### Task directions
Only the lines of the data holding the string "left" need to be returned.

### Exercise data
[Start of Attachment]

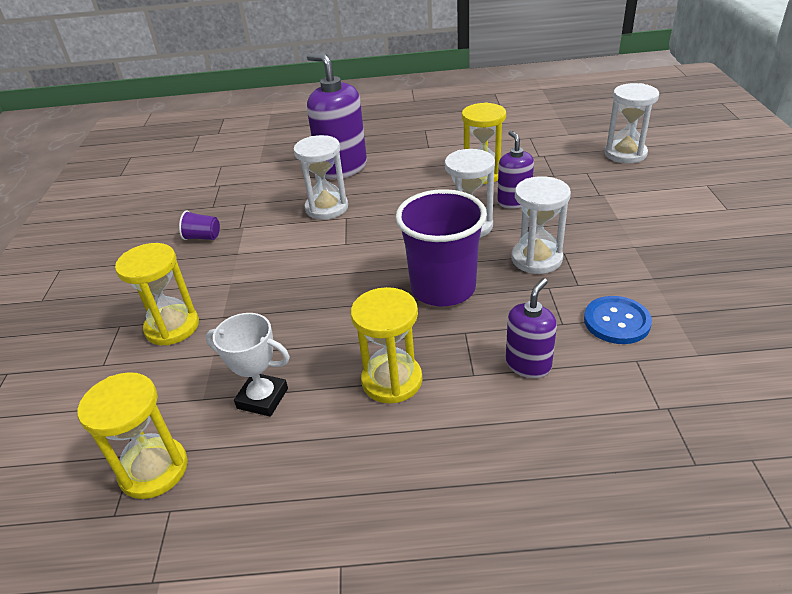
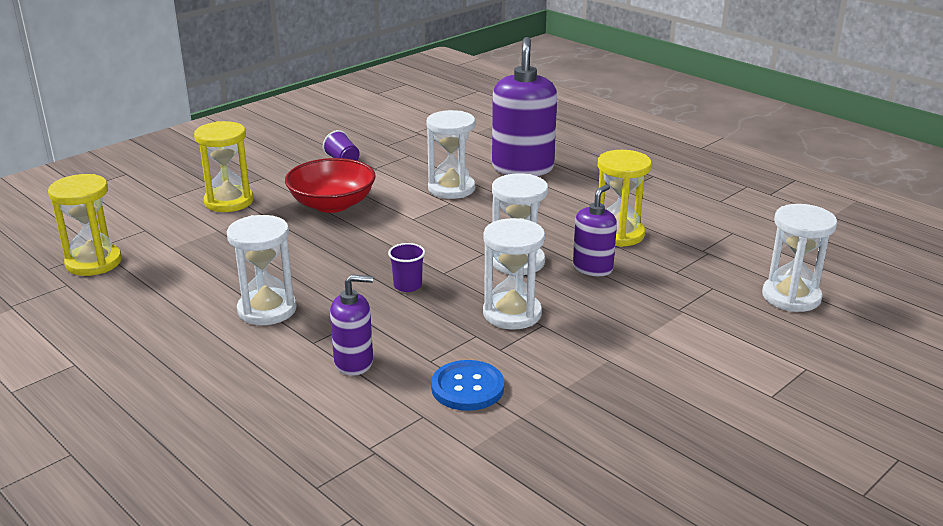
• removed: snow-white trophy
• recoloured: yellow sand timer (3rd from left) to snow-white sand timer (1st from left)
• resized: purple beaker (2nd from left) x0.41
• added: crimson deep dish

[End of Attachment]

### Response area
• recoloured: yellow sand timer (3rd from left) to snow-white sand timer (1st from left)
• resized: purple beaker (2nd from left) x0.41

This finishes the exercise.